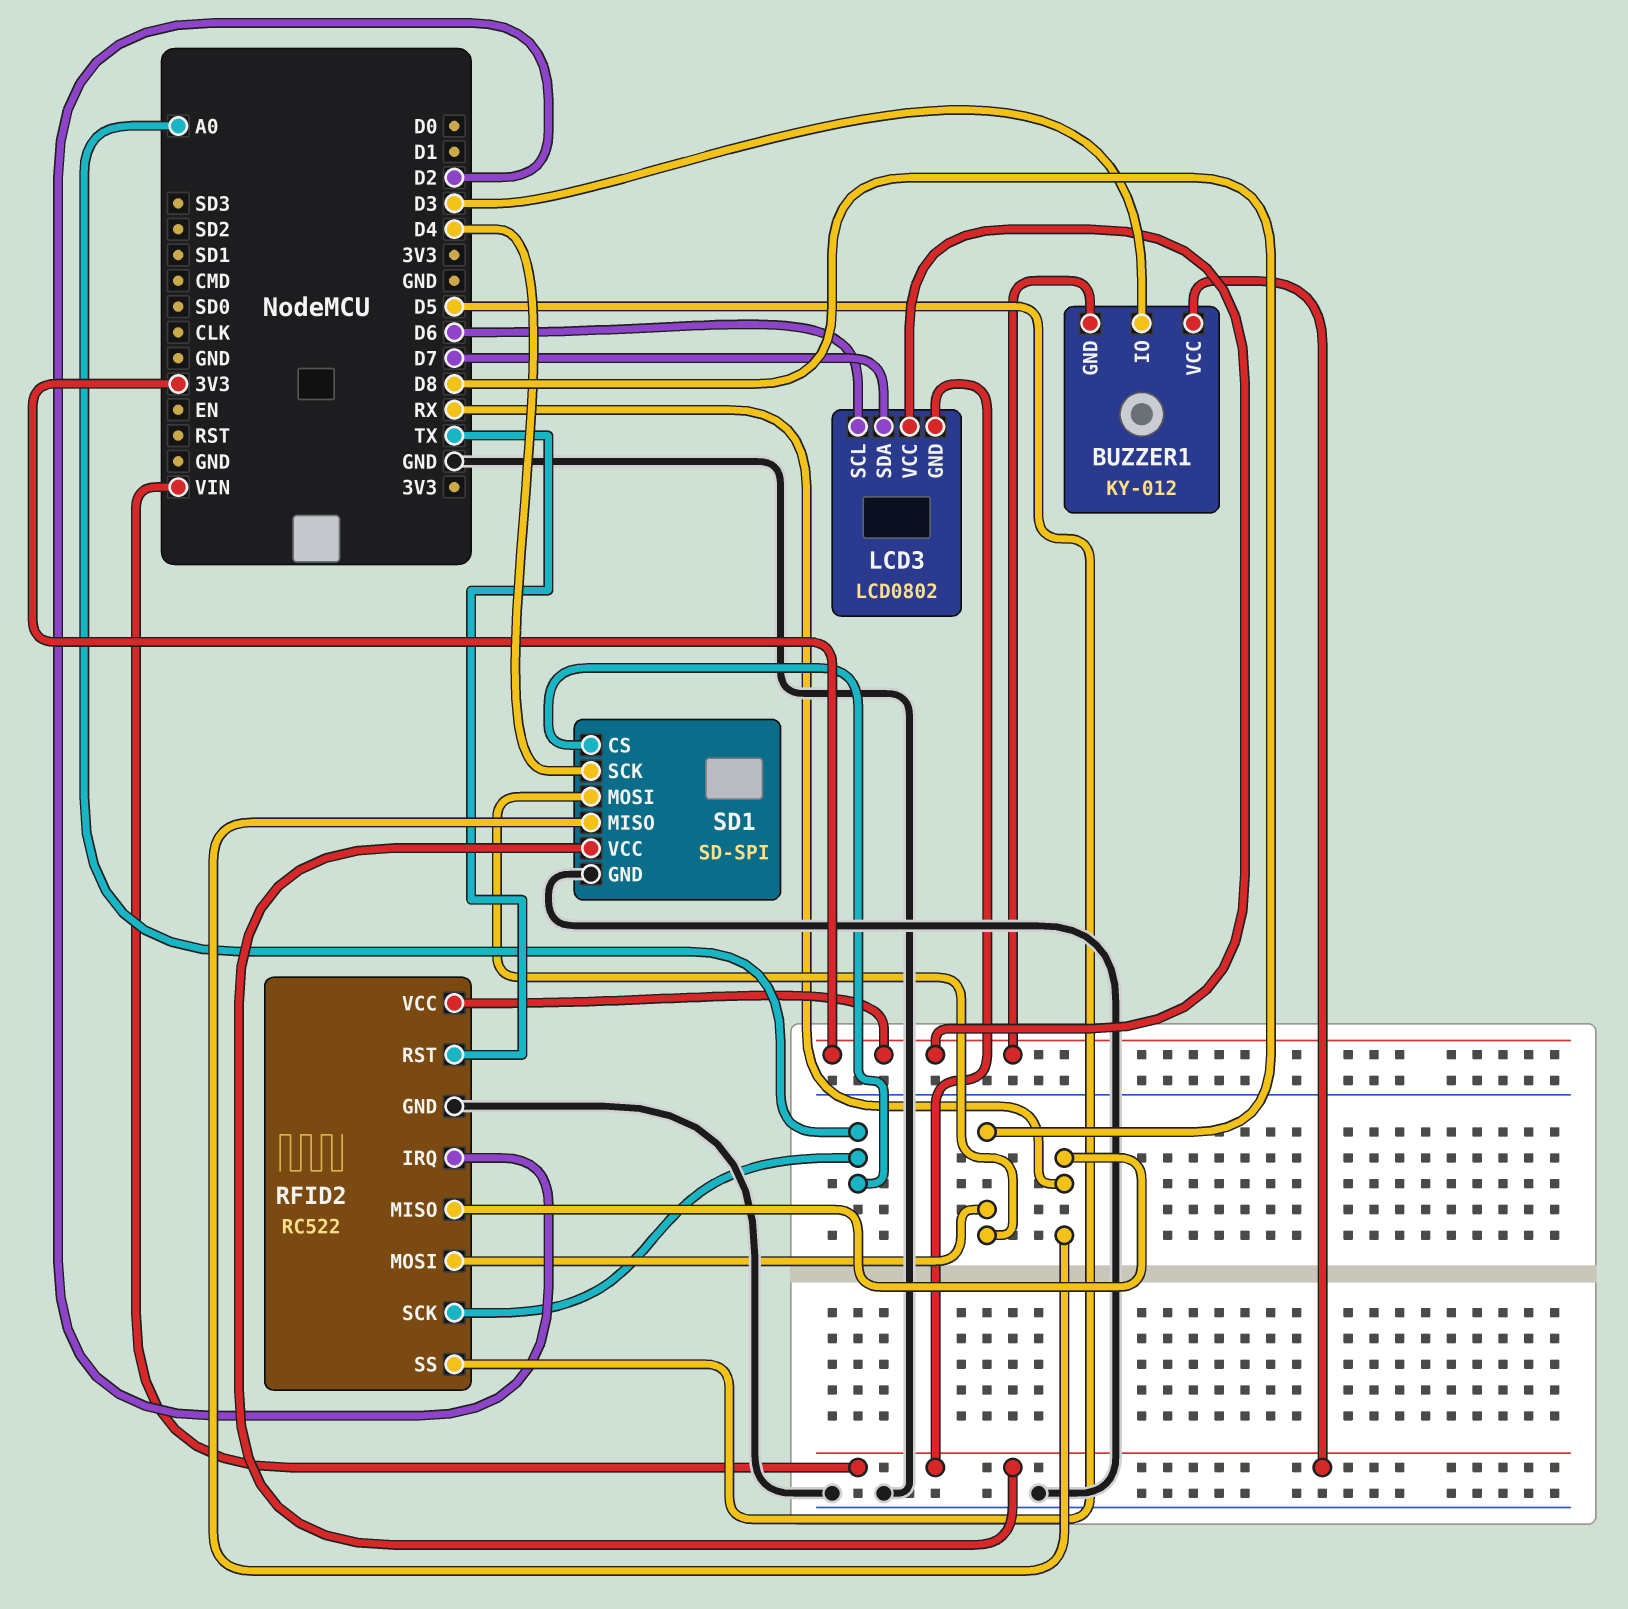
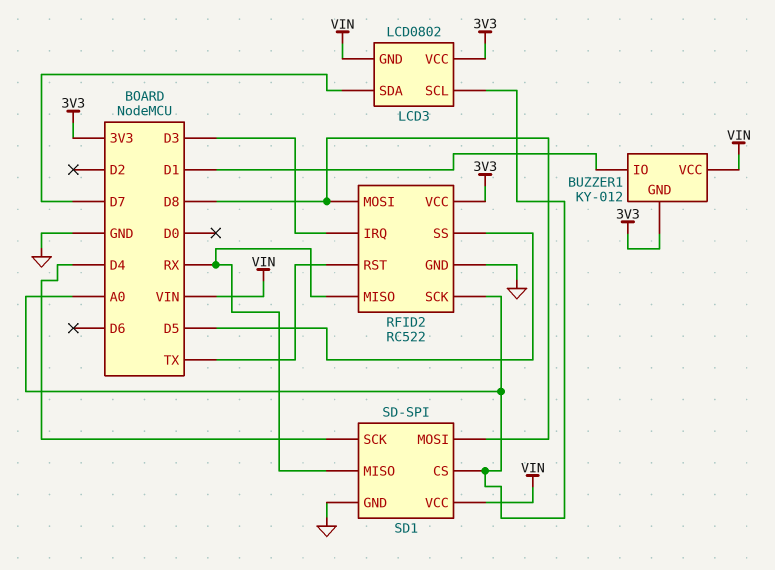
BUZZER1 pin IO: D3 -> D1
LCD3 pin SCL: D6 -> A0
RFID2 pin IRQ: D2 -> D3

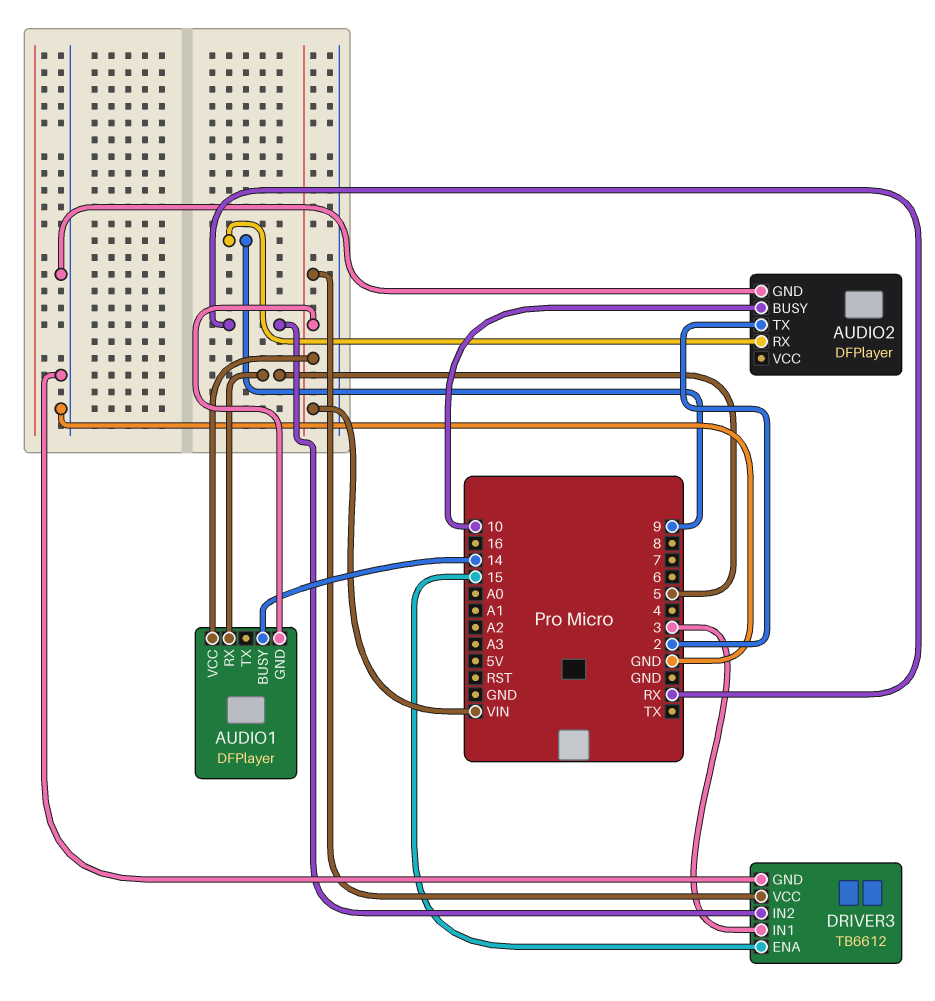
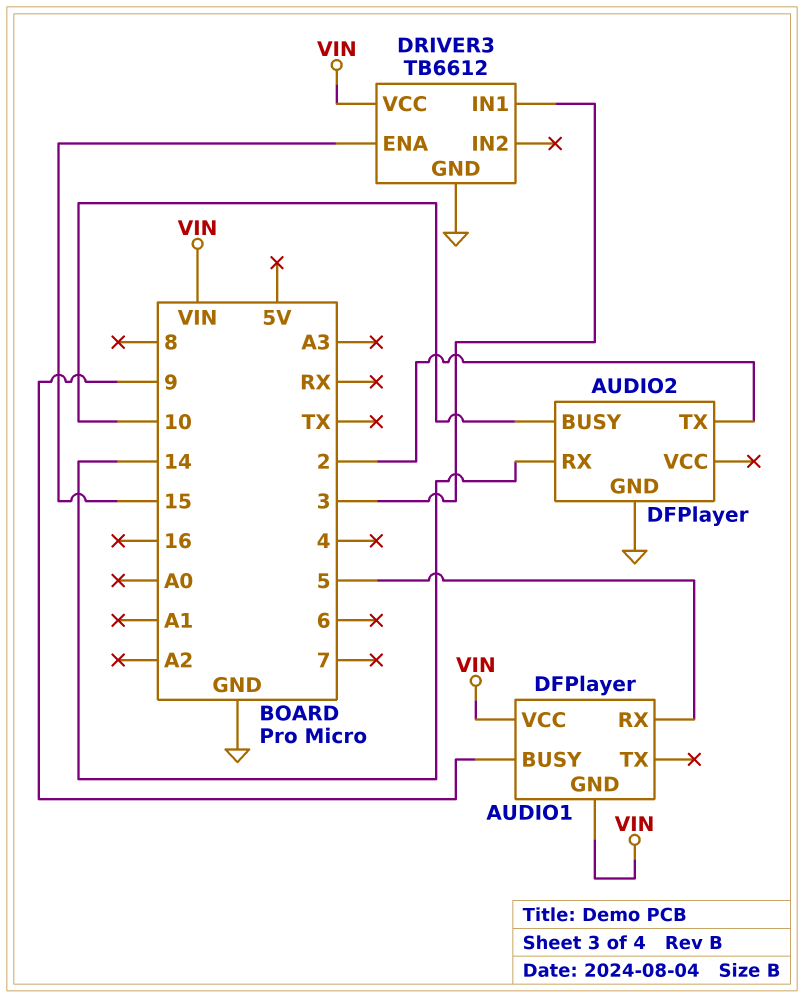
AUDIO1 pin BUSY: 14 -> 9
AUDIO2 pin RX: 9 -> 14
DRIVER3 pin IN2: RX -> none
----
◆ **WHAT TO PRODUCE**: Above are the records; copy them exactly without the pictures.

◆ **RESPONSE TO THIS EXERCISE**:
BUZZER1 pin IO: D3 -> D1
LCD3 pin SCL: D6 -> A0
RFID2 pin IRQ: D2 -> D3

AUDIO1 pin BUSY: 14 -> 9
AUDIO2 pin RX: 9 -> 14
DRIVER3 pin IN2: RX -> none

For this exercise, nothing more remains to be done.